RECORDED INFORMATION:
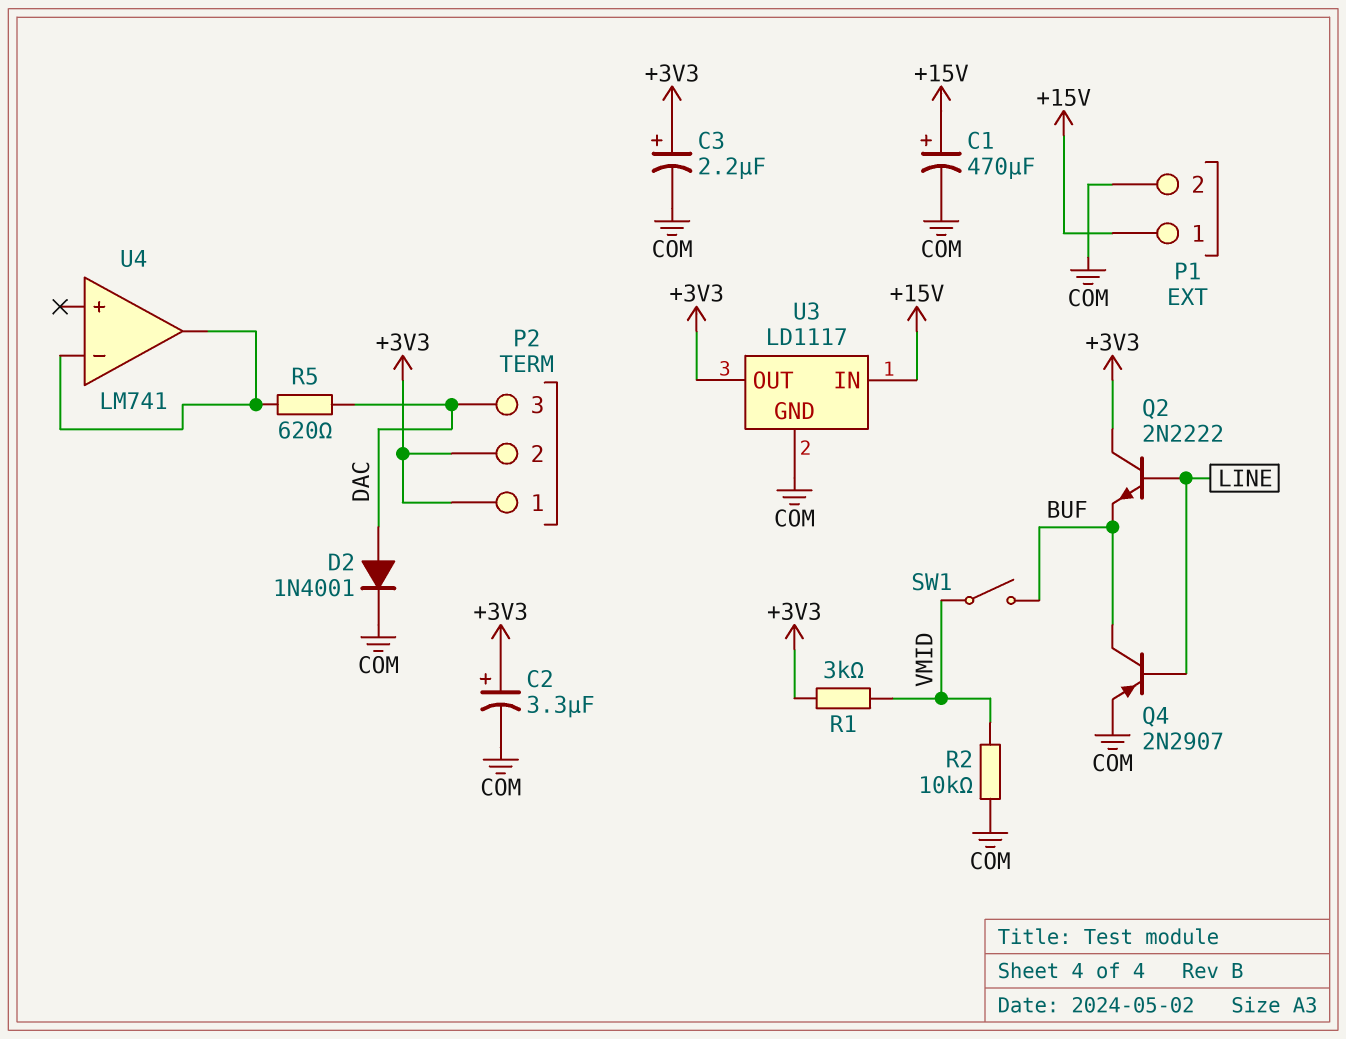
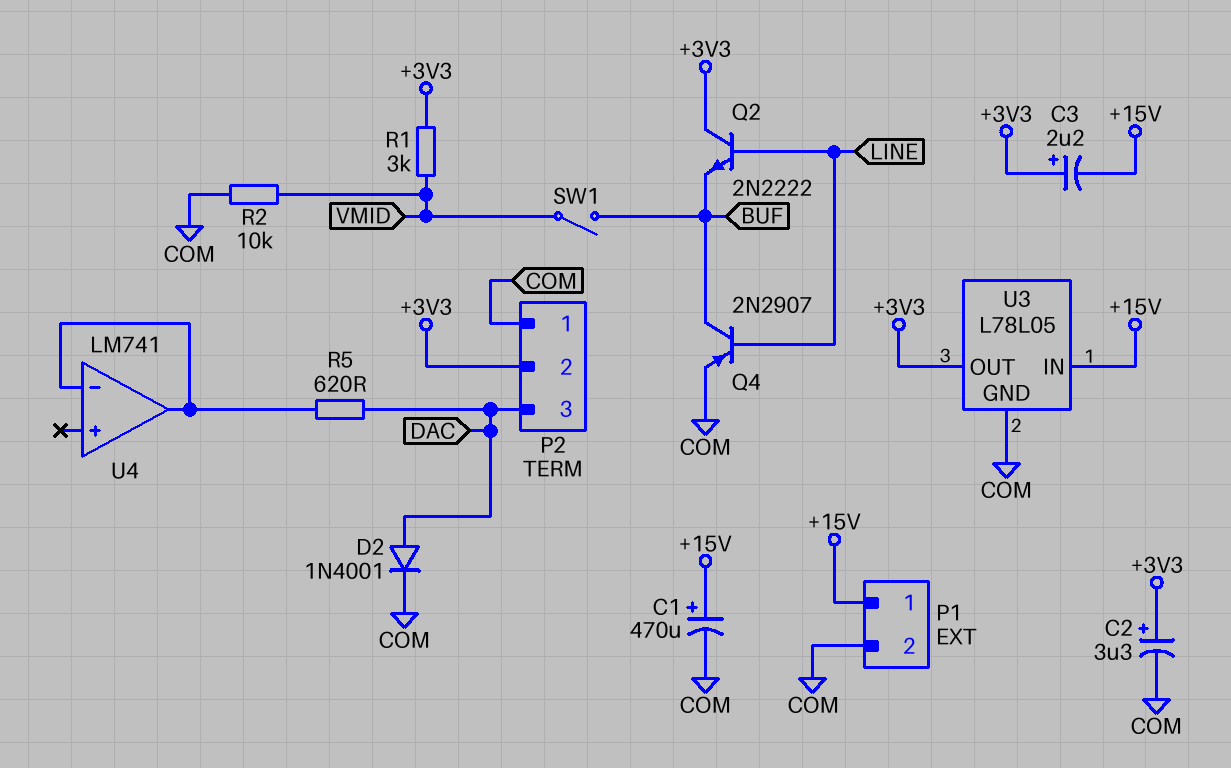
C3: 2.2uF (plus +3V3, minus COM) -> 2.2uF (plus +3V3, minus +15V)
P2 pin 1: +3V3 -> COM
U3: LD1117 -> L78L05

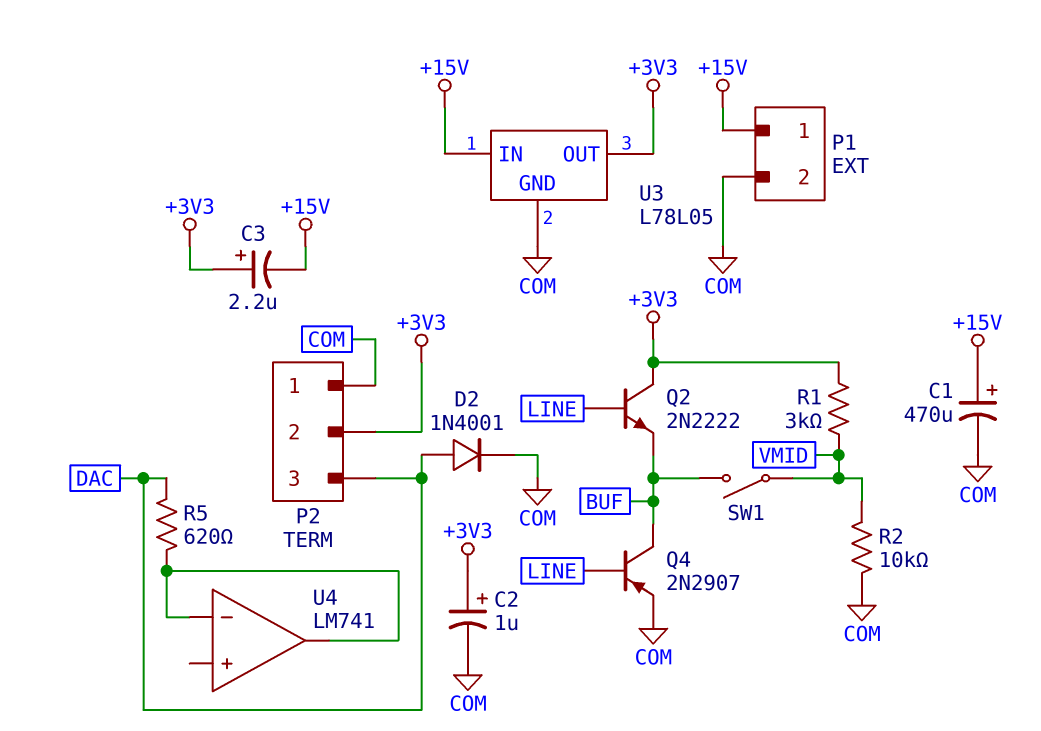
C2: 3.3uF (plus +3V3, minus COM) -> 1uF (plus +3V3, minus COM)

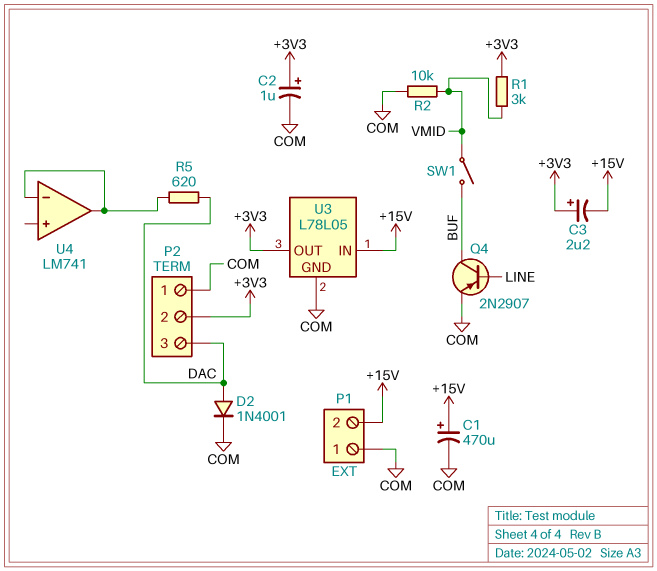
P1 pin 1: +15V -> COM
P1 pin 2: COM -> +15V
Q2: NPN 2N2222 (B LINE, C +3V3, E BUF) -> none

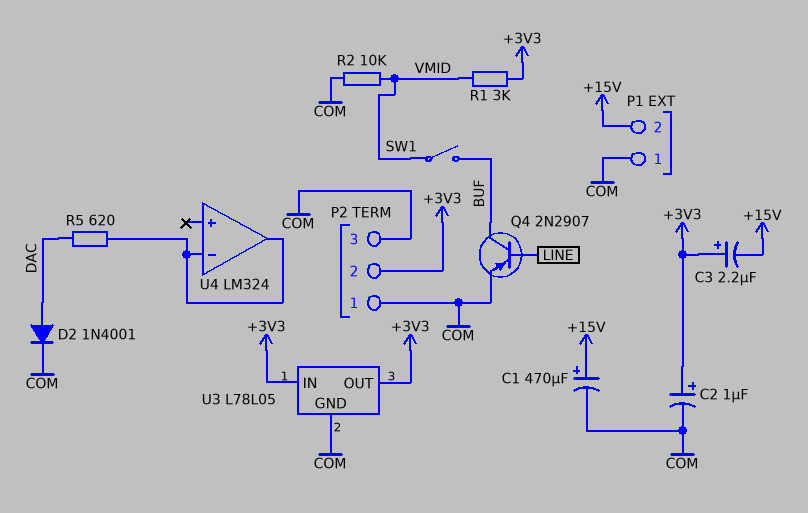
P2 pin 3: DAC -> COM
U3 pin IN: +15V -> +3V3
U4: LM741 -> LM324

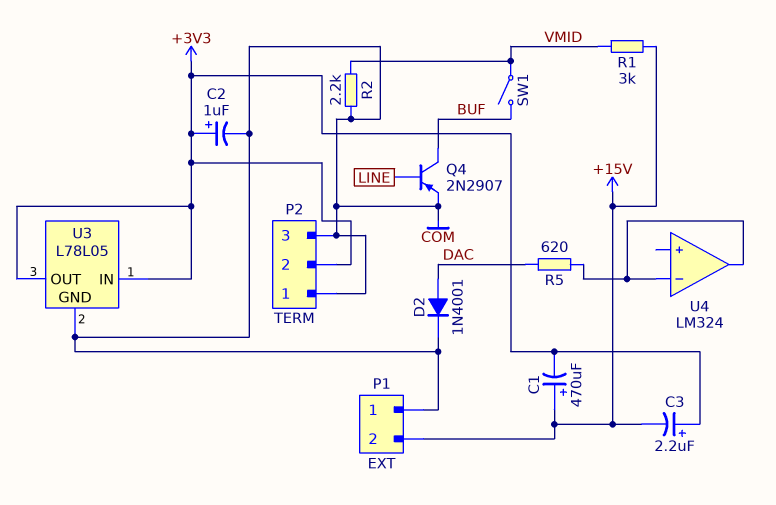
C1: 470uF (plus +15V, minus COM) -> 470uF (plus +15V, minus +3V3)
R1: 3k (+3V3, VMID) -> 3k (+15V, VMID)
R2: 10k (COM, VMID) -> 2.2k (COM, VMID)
* * *
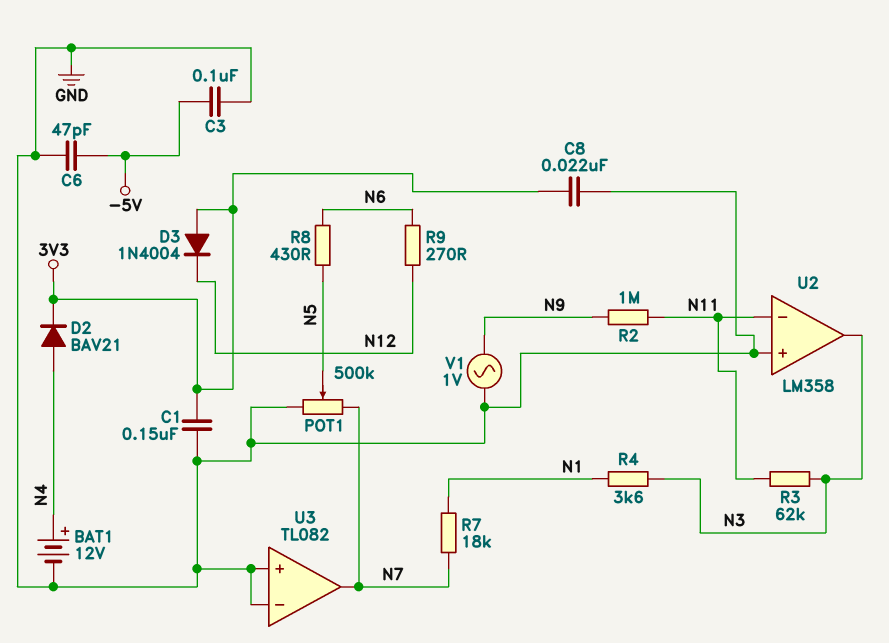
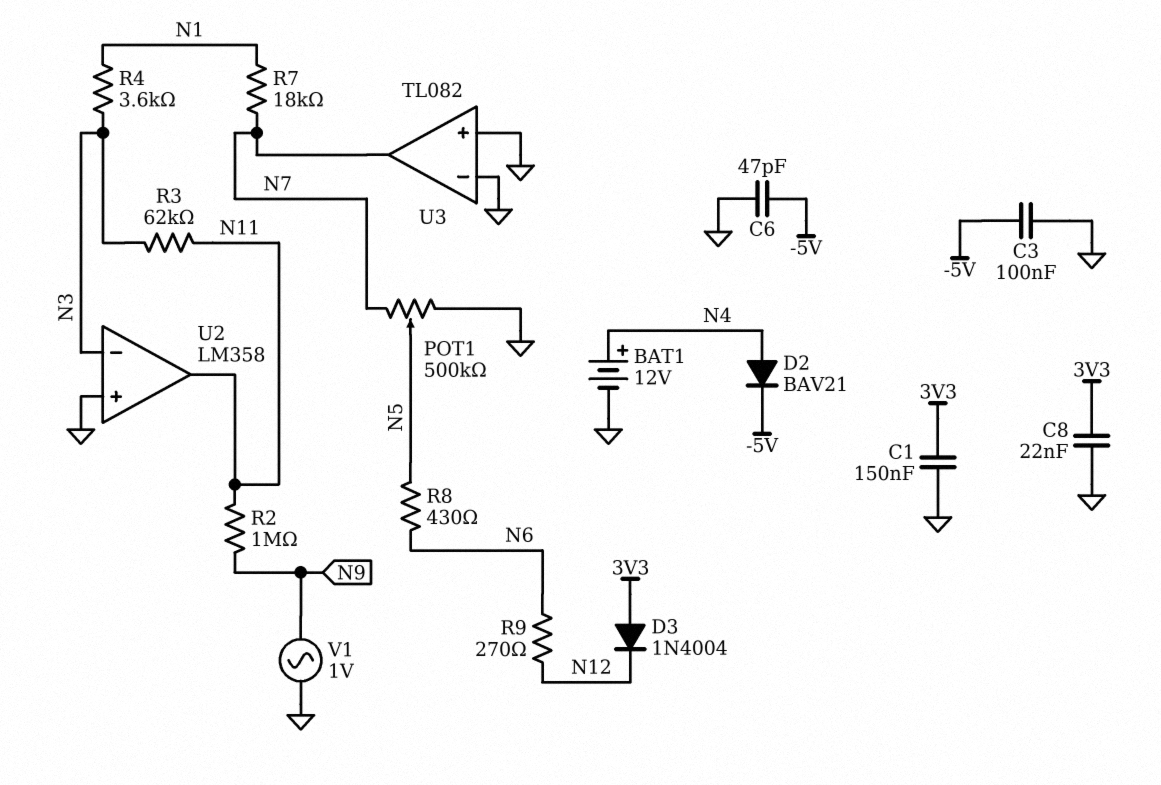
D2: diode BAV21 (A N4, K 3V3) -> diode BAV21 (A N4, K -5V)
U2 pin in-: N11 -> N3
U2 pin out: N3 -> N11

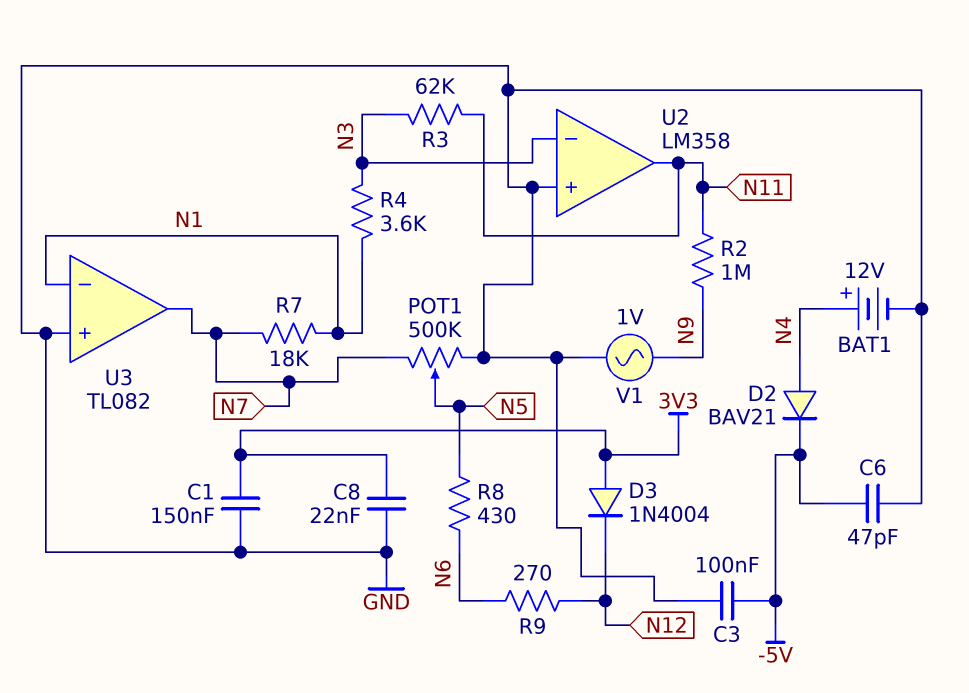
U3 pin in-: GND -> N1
==
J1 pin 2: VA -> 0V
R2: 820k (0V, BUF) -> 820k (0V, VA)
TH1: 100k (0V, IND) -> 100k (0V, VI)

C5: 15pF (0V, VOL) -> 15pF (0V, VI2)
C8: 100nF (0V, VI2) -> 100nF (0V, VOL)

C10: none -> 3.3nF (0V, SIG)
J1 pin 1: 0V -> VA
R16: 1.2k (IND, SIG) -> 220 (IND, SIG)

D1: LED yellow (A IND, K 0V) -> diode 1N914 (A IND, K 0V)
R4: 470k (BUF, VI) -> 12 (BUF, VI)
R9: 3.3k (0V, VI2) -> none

WHAT TO PRODUCE: Produce a word-for-word copy of everything above from the line holding "J1 pin 1: 0V -> VA" down to the line holding "R9: 3.3k (0V, VI2) -> none", with both of those lines kept.

WRITTEN RESPONSE:
J1 pin 1: 0V -> VA
R16: 1.2k (IND, SIG) -> 220 (IND, SIG)

D1: LED yellow (A IND, K 0V) -> diode 1N914 (A IND, K 0V)
R4: 470k (BUF, VI) -> 12 (BUF, VI)
R9: 3.3k (0V, VI2) -> none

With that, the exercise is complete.